EXERCISE BRIEF
A verbatim copy of every record is required, and no pictures should be included.

RECORD EXCERPTS
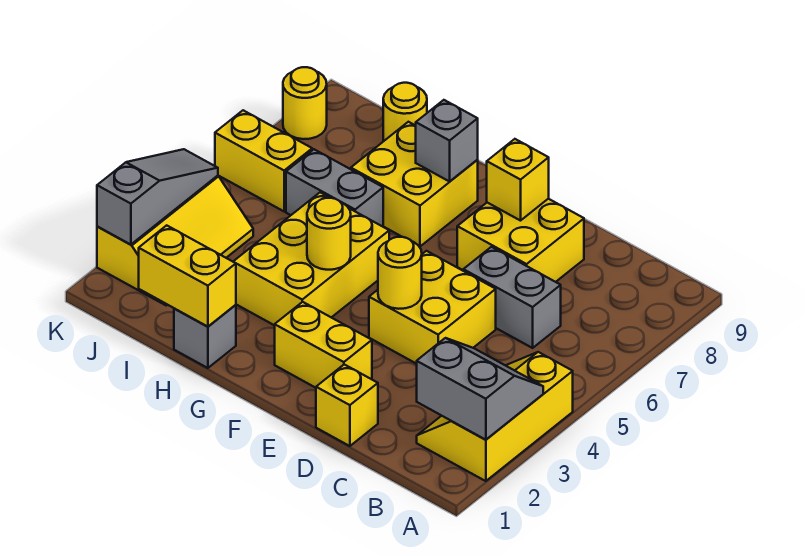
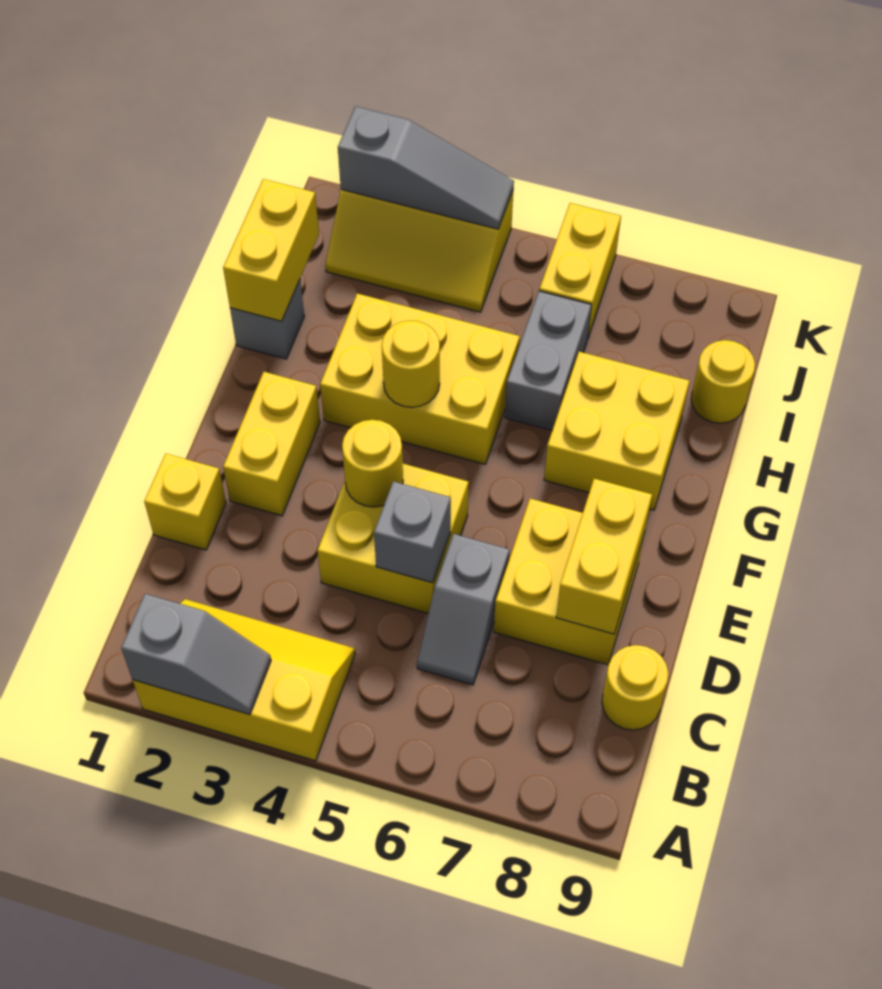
grey slope A2:B3 level 2 top 2 -> grey slope A2:A3 level 2 top 2
grey brick C6:D6 level 1 -> grey slope C6:D6 level 1 top D
yellow brick E8 level 2 -> yellow brick D8:E8 level 2
grey brick G8 level 2 -> grey brick D5 level 2
yellow round brick K8 level 1 -> yellow round brick C9 level 1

EXPECTED ANSWER
grey slope A2:B3 level 2 top 2 -> grey slope A2:A3 level 2 top 2
grey brick C6:D6 level 1 -> grey slope C6:D6 level 1 top D
yellow brick E8 level 2 -> yellow brick D8:E8 level 2
grey brick G8 level 2 -> grey brick D5 level 2
yellow round brick K8 level 1 -> yellow round brick C9 level 1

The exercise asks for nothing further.